| Task to carry out |
Copy exactly the lines from the start of the data below through the one that carries "gray triangle: (113, 210)", and only those.

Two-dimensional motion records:
....
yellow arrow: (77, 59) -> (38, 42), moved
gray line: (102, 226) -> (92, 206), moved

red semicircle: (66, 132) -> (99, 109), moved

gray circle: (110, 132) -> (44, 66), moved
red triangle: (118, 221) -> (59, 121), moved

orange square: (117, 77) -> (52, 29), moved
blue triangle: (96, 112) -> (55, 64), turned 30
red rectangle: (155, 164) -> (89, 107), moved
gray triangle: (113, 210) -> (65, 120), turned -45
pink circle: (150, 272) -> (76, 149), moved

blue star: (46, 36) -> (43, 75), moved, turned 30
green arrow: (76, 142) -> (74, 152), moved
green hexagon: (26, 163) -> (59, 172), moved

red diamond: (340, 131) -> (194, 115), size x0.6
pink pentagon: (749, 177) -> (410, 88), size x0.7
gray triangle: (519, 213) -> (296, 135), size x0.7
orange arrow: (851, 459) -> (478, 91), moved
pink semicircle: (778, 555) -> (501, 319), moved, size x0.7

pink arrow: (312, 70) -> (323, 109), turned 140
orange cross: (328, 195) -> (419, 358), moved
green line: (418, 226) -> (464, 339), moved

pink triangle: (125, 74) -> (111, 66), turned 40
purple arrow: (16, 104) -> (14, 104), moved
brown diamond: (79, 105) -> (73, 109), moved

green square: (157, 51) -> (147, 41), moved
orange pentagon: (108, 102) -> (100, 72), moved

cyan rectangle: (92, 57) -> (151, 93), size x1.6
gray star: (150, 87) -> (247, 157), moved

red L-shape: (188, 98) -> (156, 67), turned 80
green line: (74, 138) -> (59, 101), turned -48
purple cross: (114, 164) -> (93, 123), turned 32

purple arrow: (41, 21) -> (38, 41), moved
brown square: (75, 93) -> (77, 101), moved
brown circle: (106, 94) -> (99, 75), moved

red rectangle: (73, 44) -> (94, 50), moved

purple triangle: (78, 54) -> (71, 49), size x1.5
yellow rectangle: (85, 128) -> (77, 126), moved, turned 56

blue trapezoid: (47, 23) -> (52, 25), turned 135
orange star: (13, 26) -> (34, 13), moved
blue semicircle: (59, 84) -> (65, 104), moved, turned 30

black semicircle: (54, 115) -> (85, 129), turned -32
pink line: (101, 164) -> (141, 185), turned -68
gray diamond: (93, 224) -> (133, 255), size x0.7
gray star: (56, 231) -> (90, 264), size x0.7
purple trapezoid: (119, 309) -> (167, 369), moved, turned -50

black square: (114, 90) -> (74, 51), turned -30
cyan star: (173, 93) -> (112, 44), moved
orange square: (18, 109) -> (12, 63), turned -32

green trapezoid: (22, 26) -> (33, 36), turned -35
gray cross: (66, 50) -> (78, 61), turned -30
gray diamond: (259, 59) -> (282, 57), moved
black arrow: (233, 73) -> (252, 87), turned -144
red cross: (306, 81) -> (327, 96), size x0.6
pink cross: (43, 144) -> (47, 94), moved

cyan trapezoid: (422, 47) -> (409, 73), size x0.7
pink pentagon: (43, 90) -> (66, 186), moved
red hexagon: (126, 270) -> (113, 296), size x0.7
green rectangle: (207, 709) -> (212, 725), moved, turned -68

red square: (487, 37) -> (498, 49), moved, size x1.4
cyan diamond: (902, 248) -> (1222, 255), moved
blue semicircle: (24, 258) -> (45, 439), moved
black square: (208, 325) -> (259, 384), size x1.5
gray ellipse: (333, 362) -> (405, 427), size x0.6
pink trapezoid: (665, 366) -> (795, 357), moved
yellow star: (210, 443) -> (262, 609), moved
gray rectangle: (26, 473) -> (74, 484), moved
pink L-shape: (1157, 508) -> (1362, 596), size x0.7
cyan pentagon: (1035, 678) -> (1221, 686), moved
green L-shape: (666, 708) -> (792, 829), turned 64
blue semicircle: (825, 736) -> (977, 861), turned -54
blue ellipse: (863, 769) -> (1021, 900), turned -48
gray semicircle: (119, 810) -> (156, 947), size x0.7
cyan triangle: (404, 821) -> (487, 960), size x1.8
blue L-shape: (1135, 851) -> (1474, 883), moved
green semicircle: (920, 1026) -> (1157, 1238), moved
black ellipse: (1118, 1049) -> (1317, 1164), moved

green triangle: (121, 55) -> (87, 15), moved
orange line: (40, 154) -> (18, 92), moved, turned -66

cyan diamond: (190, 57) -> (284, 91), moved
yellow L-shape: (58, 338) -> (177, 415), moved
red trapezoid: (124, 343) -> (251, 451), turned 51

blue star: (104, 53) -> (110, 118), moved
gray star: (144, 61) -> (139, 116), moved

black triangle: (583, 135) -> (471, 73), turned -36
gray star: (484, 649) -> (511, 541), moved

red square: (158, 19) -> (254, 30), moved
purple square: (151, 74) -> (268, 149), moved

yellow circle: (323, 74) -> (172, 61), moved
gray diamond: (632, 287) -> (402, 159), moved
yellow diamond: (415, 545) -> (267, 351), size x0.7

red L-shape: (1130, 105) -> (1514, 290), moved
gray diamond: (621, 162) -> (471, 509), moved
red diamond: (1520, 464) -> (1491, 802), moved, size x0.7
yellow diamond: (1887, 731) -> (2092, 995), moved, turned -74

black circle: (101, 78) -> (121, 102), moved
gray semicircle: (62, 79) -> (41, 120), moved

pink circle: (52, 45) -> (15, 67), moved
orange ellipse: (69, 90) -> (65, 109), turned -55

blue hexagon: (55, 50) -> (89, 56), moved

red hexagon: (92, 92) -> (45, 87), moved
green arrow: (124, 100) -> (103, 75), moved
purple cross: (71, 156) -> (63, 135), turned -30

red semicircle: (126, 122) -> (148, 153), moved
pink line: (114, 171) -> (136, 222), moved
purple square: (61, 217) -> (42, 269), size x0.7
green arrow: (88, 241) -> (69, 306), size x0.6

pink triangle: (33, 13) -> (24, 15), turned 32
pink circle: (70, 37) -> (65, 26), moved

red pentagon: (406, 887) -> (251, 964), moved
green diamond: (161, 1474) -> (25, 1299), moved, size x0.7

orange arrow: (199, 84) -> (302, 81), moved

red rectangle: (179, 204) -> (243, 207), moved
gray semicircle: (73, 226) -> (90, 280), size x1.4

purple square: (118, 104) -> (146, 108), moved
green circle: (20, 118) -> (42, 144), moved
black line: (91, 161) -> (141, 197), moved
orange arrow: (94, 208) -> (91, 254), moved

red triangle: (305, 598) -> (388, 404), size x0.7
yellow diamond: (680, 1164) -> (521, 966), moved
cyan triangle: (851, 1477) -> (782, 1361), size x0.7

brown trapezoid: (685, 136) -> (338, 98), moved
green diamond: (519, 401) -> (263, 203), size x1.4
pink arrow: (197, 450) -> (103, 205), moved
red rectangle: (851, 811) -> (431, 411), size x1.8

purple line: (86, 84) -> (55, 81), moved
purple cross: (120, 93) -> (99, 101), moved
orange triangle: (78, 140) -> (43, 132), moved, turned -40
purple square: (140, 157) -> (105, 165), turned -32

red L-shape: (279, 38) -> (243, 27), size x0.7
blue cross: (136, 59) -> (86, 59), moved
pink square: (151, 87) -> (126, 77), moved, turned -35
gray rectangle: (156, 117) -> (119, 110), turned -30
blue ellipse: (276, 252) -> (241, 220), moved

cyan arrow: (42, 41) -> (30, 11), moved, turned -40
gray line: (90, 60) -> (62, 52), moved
....
| Output below |
yellow arrow: (77, 59) -> (38, 42), moved
gray line: (102, 226) -> (92, 206), moved

red semicircle: (66, 132) -> (99, 109), moved

gray circle: (110, 132) -> (44, 66), moved
red triangle: (118, 221) -> (59, 121), moved

orange square: (117, 77) -> (52, 29), moved
blue triangle: (96, 112) -> (55, 64), turned 30
red rectangle: (155, 164) -> (89, 107), moved
gray triangle: (113, 210) -> (65, 120), turned -45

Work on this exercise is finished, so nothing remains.